■ ASSIGNED TASK:
Your answer must contain each line of the listing in which "camera" appears, copied in full.

■ RECORDED INFORMATION:
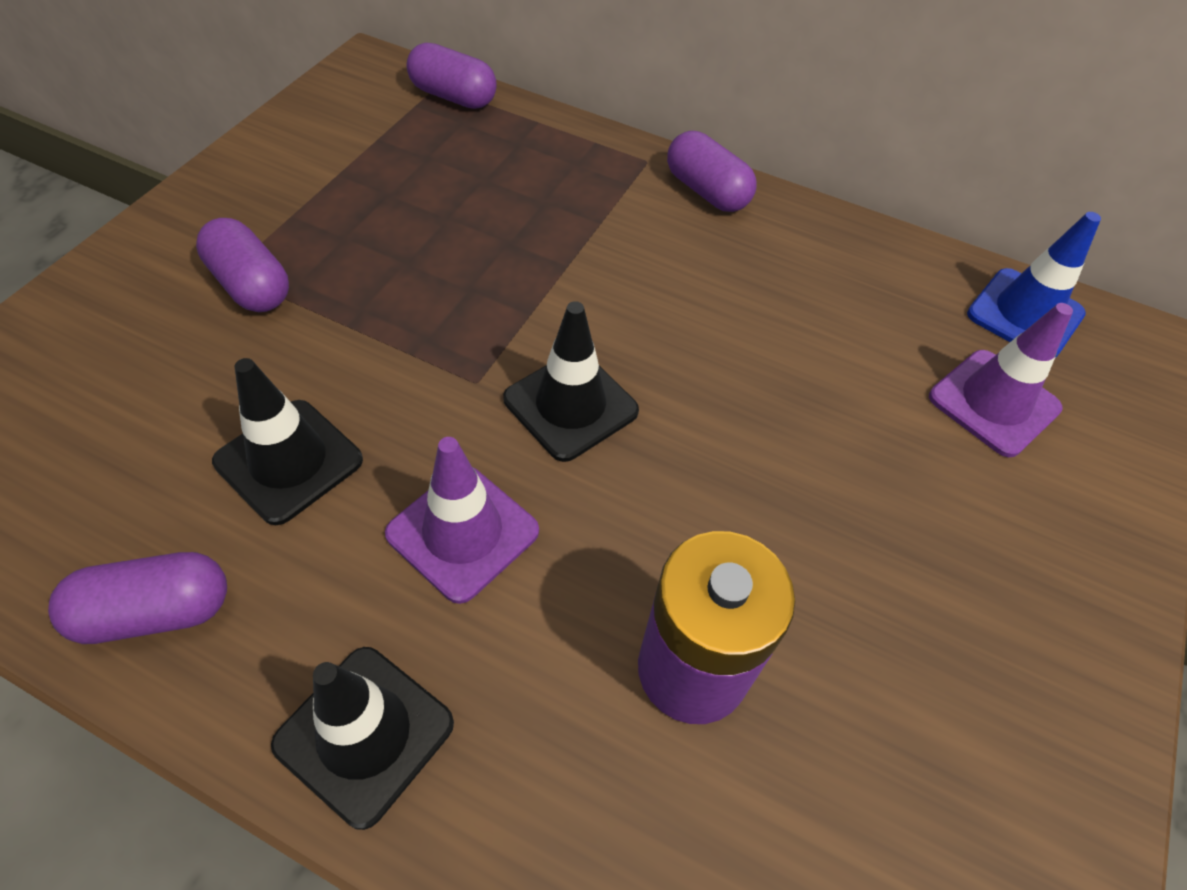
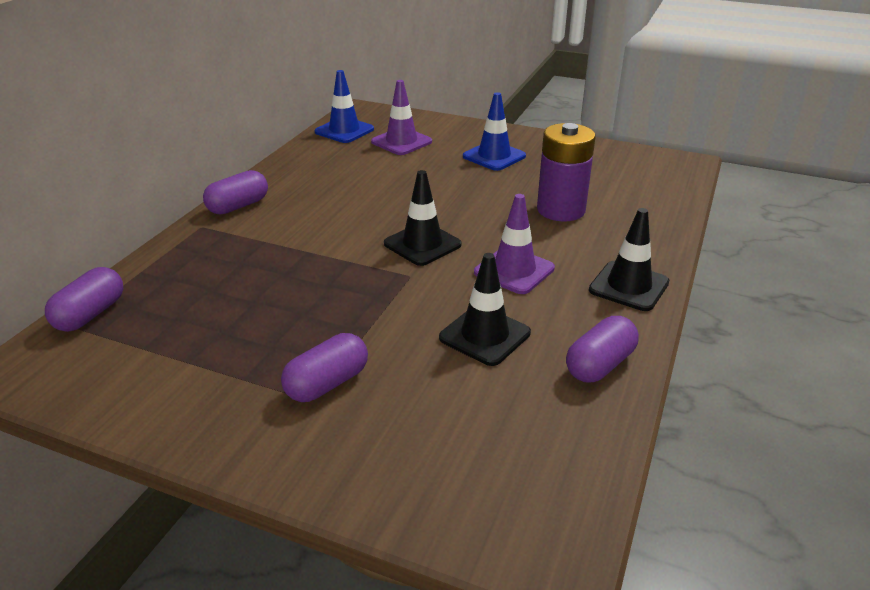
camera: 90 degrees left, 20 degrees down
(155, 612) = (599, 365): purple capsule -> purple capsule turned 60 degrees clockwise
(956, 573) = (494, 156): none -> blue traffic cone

--

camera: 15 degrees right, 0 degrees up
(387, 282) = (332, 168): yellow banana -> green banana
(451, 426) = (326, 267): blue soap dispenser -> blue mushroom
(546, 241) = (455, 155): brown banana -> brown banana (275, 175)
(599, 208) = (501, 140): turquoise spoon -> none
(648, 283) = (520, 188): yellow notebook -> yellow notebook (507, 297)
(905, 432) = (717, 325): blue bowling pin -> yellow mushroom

■ EXERCISE SOLUTION:
camera: 90 degrees left, 20 degrees down
camera: 15 degrees right, 0 degrees up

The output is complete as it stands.